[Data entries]
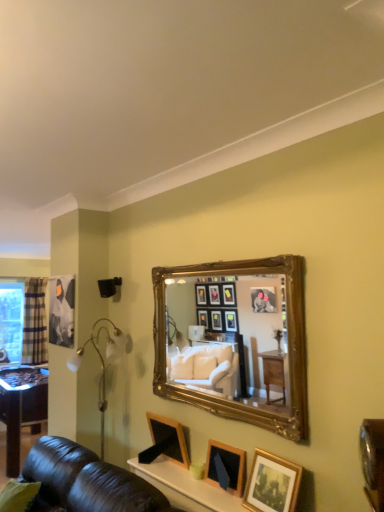
Question: Is clear plastic window screen at left closer to camera compared to gold-framed mirror at upper center?

Choices:
 (A) no
 (B) yes

Answer: (A)

Question: From the image's perspective, is clear plastic window screen at left on top of gold-framed mirror at upper center?

Choices:
 (A) yes
 (B) no

Answer: (B)

Question: From a real-world perspective, is clear plastic window screen at left below gold-framed mirror at upper center?

Choices:
 (A) no
 (B) yes

Answer: (B)

Question: Is clear plastic window screen at left positioned with its back to gold-framed mirror at upper center?

Choices:
 (A) yes
 (B) no

Answer: (B)

Question: Is clear plastic window screen at left smaller than gold-framed mirror at upper center?

Choices:
 (A) yes
 (B) no

Answer: (B)

Question: Is clear plastic window screen at left far from gold-framed mirror at upper center?

Choices:
 (A) no
 (B) yes

Answer: (B)

Question: Can you confirm if clear plastic window screen at left is thinner than wooden picture frame at lower center, the second picture frame positioned from the left?

Choices:
 (A) yes
 (B) no

Answer: (B)

Question: Are clear plastic window screen at left and wooden picture frame at lower center, which ranks as the 2th picture frame in front-to-back order, far apart?

Choices:
 (A) no
 (B) yes

Answer: (B)

Question: Is clear plastic window screen at left aimed at wooden picture frame at lower center, which ranks as the 2th picture frame in front-to-back order?

Choices:
 (A) yes
 (B) no

Answer: (A)

Question: Is clear plastic window screen at left shorter than wooden picture frame at lower center, arranged as the second picture frame when viewed from the right?

Choices:
 (A) yes
 (B) no

Answer: (B)

Question: Is clear plastic window screen at left directly adjacent to wooden picture frame at lower center, which ranks as the 2th picture frame in front-to-back order?

Choices:
 (A) yes
 (B) no

Answer: (B)

Question: Is clear plastic window screen at left smaller than wooden picture frame at lower center, the second picture frame positioned from the left?

Choices:
 (A) yes
 (B) no

Answer: (B)

Question: Is wooden picture frame at lower center, the first picture frame in the back-to-front sequence, wider than gold-framed mirror at upper center?

Choices:
 (A) yes
 (B) no

Answer: (B)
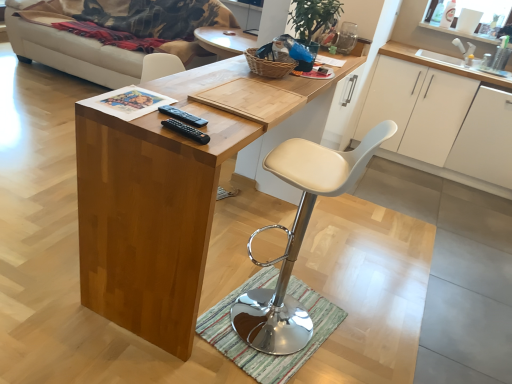
Question: Does white matte cabinet at upper right, which is the second cabinetry in right-to-left order, have a lesser height compared to beige fabric couch at upper left?

Choices:
 (A) no
 (B) yes

Answer: (B)

Question: Is white matte cabinet at upper right, acting as the first cabinetry starting from the left, further to camera compared to beige fabric couch at upper left?

Choices:
 (A) no
 (B) yes

Answer: (A)

Question: Is white matte cabinet at upper right, acting as the first cabinetry starting from the left, thinner than beige fabric couch at upper left?

Choices:
 (A) no
 (B) yes

Answer: (B)

Question: Is beige fabric couch at upper left surrounded by white matte cabinet at upper right, which is the second cabinetry in right-to-left order?

Choices:
 (A) no
 (B) yes

Answer: (A)

Question: From a real-world perspective, is white matte cabinet at upper right, which is the second cabinetry in right-to-left order, located higher than beige fabric couch at upper left?

Choices:
 (A) no
 (B) yes

Answer: (A)

Question: Considering the relative positions of white matte cabinet at upper right, acting as the first cabinetry starting from the left, and beige fabric couch at upper left in the image provided, is white matte cabinet at upper right, acting as the first cabinetry starting from the left, to the right of beige fabric couch at upper left from the viewer's perspective?

Choices:
 (A) yes
 (B) no

Answer: (A)

Question: Is wooden desk at center smaller than black plastic remote at center?

Choices:
 (A) yes
 (B) no

Answer: (B)

Question: From the image's perspective, is wooden desk at center over black plastic remote at center?

Choices:
 (A) yes
 (B) no

Answer: (B)

Question: Does wooden desk at center have a greater height compared to black plastic remote at center?

Choices:
 (A) no
 (B) yes

Answer: (B)

Question: Is wooden desk at center bigger than black plastic remote at center?

Choices:
 (A) yes
 (B) no

Answer: (A)

Question: Is wooden desk at center oriented towards black plastic remote at center?

Choices:
 (A) yes
 (B) no

Answer: (B)

Question: Would you consider wooden desk at center to be distant from black plastic remote at center?

Choices:
 (A) yes
 (B) no

Answer: (B)

Question: From a real-world perspective, is white leather stool at center physically below white matte cabinet at right, marked as the first cabinetry in a right-to-left arrangement?

Choices:
 (A) no
 (B) yes

Answer: (A)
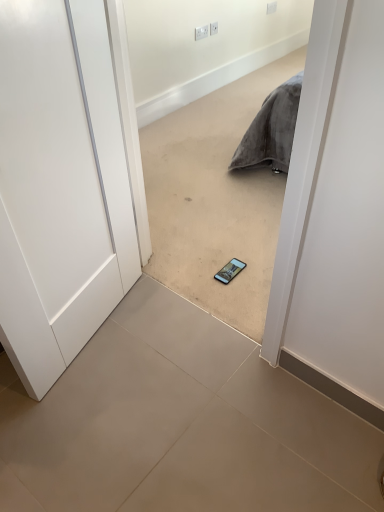
Question: Does point (206, 31) appear closer or farther from the camera than point (213, 33)?

Choices:
 (A) farther
 (B) closer

Answer: (B)

Question: From the image's perspective, is white plastic electric outlet at upper center, which appears as the first electric outlet when viewed from the left, located above or below white plastic electric outlet at upper center, arranged as the first electric outlet when viewed from the right?

Choices:
 (A) below
 (B) above

Answer: (A)

Question: Estimate the real-world distances between objects in this image. Which object is closer to the white plastic electric outlet at upper center, which appears as the first electric outlet when viewed from the left?

Choices:
 (A) white matte door at left
 (B) matte gray tile at center
 (C) white plastic electric outlet at upper center, arranged as the first electric outlet when viewed from the right
 (D) smooth beige carpet at center

Answer: (C)

Question: Considering the real-world distances, which object is closest to the smooth beige carpet at center?

Choices:
 (A) white plastic electric outlet at upper center, which appears as the first electric outlet when viewed from the left
 (B) white matte door at left
 (C) matte gray tile at center
 (D) white plastic electric outlet at upper center, arranged as the first electric outlet when viewed from the right

Answer: (C)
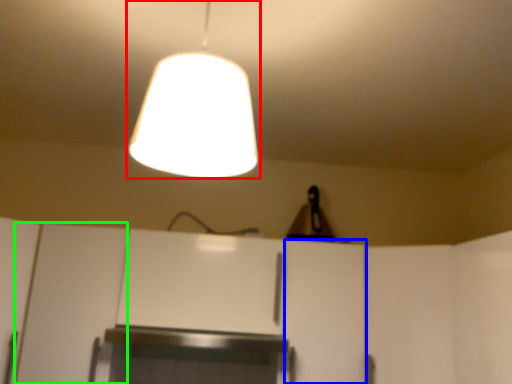
Question: Which object is the farthest from lamp (highlighted by a red box)? Choose among these: cabinetry (highlighted by a blue box) or cabinetry (highlighted by a green box).

Choices:
 (A) cabinetry
 (B) cabinetry

Answer: (B)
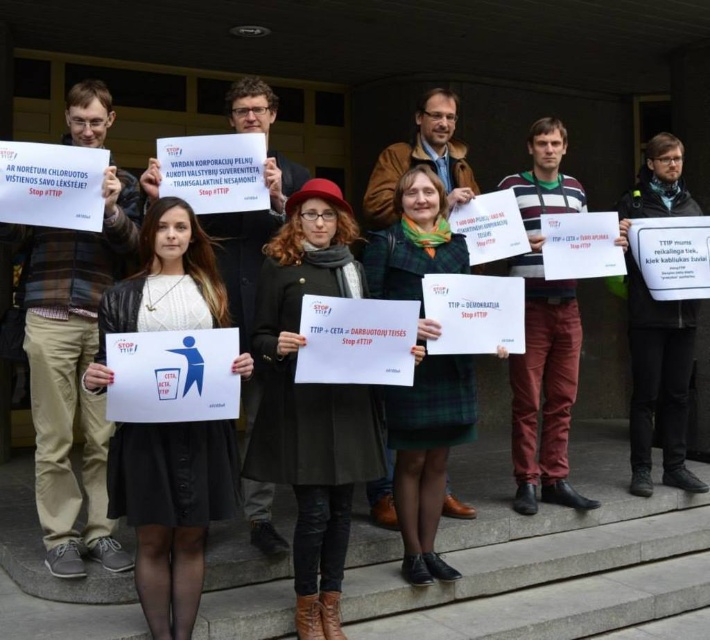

- _Stated goal_: Pull out every line of the material above that contains the string "compared", treating uppercase and lowercase as different.

- _Correct response_:
Question: Is clear plastic window screen at left closer to camera compared to gold-framed mirror at upper center?
Question: Does white matte cabinet at upper right, which is the second cabinetry in right-to-left order, have a lesser height compared to beige fabric couch at upper left?
Question: Is white matte cabinet at upper right, acting as the first cabinetry starting from the left, further to camera compared to beige fabric couch at upper left?
Question: Does wooden desk at center have a greater height compared to black plastic remote at center?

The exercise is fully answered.